Excerpted records:
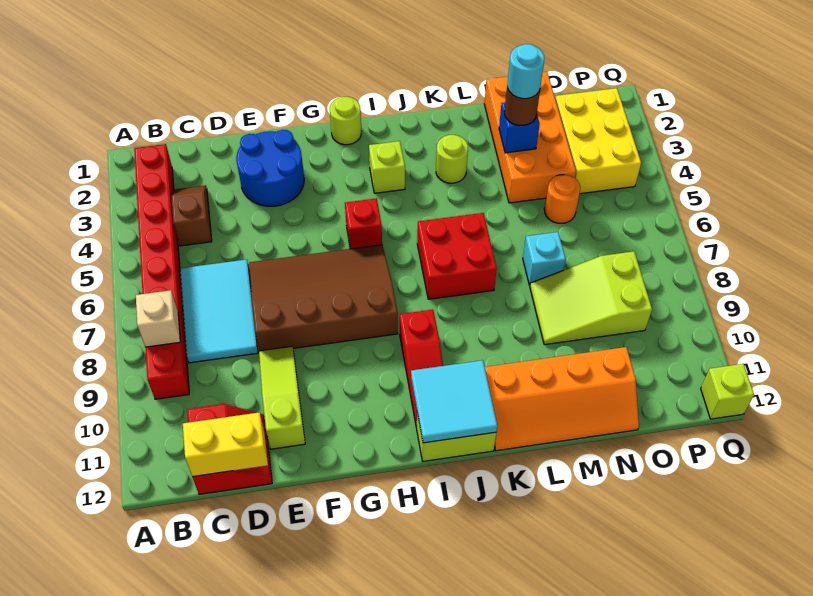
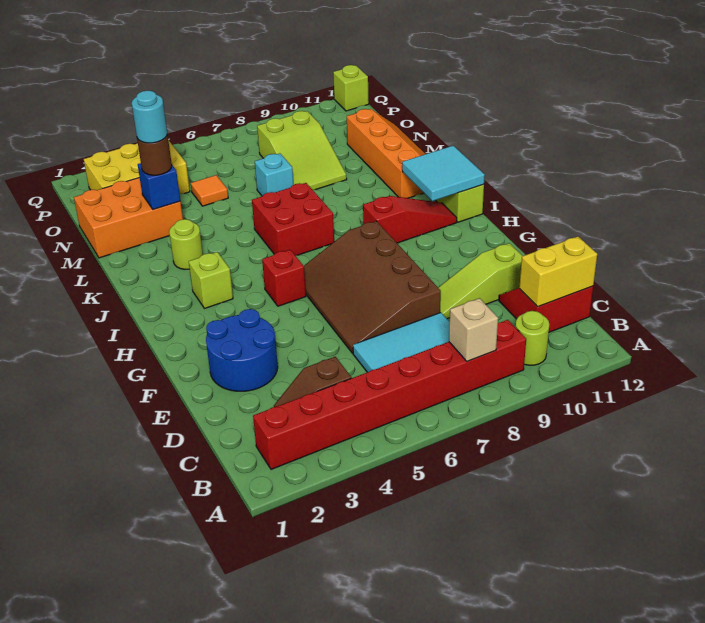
yellow 1x2 brick [183,412,268,477] -> yellow 1x2 brick turned to [519,237,597,307]
lime 1x1 round brick [330,97,361,145] -> lime 1x1 round brick moved to [515,311,549,365]
orange 2x4 brick [484,72,576,203] -> orange 2x3 brick [74,178,183,258]
orange 1x1 round brick [544,175,580,223] -> orange 1x1 tile [191,175,228,206]

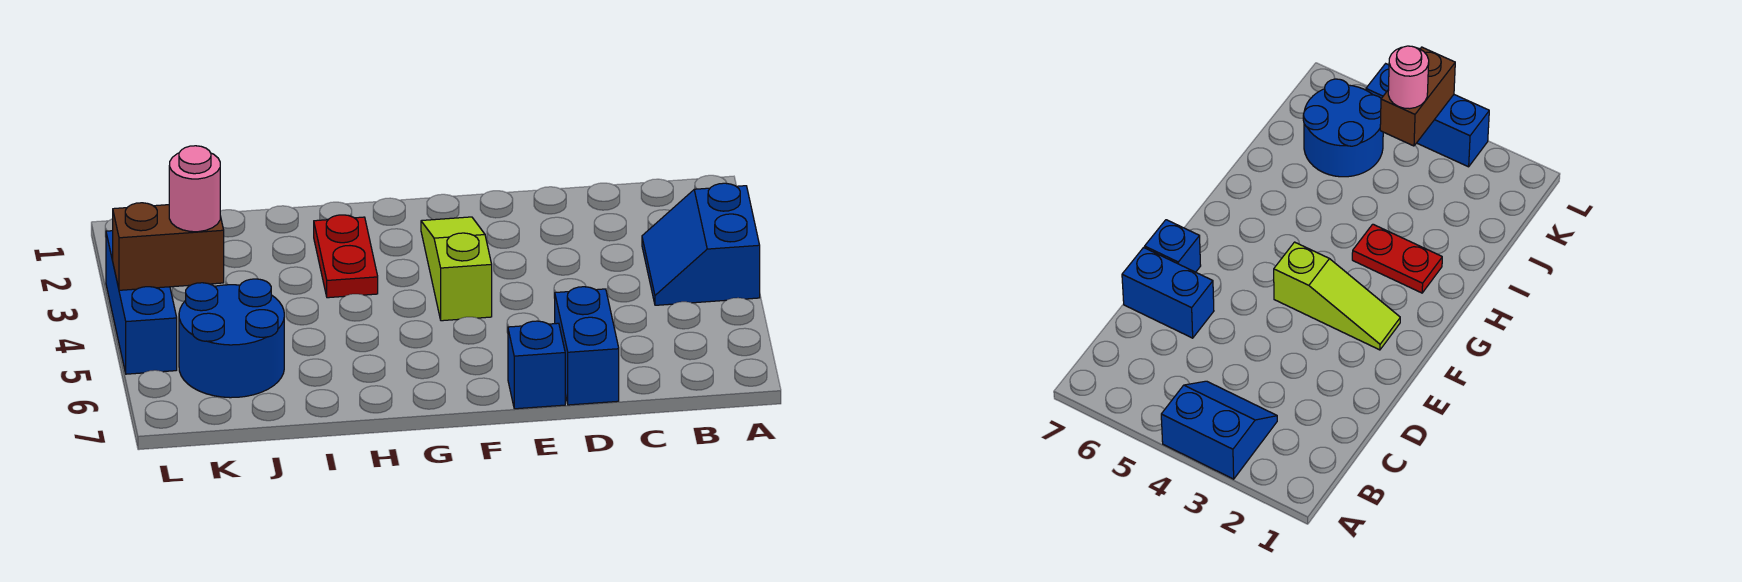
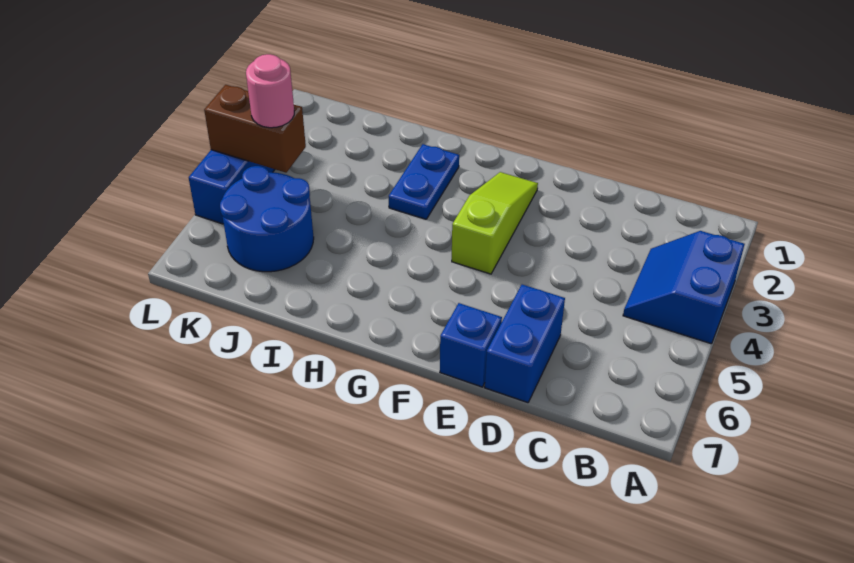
red 1x2 plate [314,215,378,298] -> blue 1x2 plate [389,144,459,219]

Problem description: Omit the pictures, then set down all the remaining data exactly as given.

Output for this exercise:
yellow 1x2 brick [183,412,268,477] -> yellow 1x2 brick turned to [519,237,597,307]
lime 1x1 round brick [330,97,361,145] -> lime 1x1 round brick moved to [515,311,549,365]
orange 2x4 brick [484,72,576,203] -> orange 2x3 brick [74,178,183,258]
orange 1x1 round brick [544,175,580,223] -> orange 1x1 tile [191,175,228,206]

red 1x2 plate [314,215,378,298] -> blue 1x2 plate [389,144,459,219]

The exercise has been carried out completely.